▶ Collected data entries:
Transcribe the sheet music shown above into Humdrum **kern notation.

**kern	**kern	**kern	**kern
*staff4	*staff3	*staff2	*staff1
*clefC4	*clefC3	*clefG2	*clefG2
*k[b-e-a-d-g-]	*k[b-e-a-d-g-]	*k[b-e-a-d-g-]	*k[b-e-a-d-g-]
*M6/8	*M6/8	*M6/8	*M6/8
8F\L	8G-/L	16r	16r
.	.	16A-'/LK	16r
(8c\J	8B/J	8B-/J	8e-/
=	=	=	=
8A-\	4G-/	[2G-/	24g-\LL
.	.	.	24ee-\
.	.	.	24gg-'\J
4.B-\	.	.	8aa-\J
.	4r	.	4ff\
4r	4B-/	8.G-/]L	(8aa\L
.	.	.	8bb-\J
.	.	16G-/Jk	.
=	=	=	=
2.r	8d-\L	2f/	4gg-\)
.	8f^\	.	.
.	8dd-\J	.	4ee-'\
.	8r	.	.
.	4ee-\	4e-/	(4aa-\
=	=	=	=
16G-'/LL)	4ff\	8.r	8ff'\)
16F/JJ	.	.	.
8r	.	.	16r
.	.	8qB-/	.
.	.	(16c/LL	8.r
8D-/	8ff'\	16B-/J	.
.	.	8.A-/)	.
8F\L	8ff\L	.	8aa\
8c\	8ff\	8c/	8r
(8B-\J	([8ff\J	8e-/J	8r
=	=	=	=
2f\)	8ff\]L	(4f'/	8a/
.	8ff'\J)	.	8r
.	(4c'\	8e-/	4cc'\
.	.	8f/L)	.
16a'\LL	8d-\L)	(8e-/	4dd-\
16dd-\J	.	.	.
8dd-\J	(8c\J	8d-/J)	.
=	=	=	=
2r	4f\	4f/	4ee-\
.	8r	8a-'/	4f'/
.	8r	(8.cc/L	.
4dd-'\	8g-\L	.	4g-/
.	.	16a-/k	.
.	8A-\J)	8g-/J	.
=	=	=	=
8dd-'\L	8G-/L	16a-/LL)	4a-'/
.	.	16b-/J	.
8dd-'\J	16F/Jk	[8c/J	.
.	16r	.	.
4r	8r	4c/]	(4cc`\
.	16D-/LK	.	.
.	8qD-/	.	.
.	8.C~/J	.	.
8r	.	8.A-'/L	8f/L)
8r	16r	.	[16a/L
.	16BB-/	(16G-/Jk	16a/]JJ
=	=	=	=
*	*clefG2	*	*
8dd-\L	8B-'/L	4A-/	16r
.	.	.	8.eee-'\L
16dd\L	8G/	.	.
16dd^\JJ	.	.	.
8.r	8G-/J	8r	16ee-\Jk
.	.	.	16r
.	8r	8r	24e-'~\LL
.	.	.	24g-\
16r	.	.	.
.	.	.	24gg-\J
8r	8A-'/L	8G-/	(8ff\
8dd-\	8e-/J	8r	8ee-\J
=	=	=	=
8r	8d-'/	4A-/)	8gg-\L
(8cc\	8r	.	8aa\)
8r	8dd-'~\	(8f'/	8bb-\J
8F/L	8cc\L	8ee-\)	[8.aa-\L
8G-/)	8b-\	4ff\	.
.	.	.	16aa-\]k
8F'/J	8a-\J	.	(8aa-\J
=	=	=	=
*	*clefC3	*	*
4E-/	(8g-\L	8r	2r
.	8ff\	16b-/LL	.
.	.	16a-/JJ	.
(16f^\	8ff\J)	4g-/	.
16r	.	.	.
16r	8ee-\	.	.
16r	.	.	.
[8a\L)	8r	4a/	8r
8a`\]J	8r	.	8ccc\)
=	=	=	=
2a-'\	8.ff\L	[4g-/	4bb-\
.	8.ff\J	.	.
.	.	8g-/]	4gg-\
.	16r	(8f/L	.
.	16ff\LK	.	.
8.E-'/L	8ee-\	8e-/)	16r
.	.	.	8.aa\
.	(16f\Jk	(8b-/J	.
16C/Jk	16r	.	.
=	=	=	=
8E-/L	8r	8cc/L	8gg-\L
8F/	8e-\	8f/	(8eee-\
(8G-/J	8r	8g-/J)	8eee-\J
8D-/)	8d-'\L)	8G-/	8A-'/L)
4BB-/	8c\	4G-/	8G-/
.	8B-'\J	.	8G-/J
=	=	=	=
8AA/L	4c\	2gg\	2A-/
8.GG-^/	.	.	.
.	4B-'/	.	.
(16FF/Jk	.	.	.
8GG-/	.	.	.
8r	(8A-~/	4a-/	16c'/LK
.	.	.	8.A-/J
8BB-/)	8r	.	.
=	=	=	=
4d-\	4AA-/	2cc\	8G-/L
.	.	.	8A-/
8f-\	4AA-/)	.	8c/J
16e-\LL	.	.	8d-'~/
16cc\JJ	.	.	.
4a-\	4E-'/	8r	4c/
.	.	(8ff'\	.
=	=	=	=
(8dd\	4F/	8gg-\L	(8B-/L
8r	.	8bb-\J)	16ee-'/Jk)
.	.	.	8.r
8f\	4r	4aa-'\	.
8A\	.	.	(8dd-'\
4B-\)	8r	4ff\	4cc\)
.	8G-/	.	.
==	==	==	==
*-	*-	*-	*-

▶ WHAT YOU SHOULD DO: Report every line in the records above that contains the string "kern", copying each such line in full.

▶ REPLY TO THE EXERCISE:
Transcribe the sheet music shown above into Humdrum **kern notation.
**kern	**kern	**kern	**kern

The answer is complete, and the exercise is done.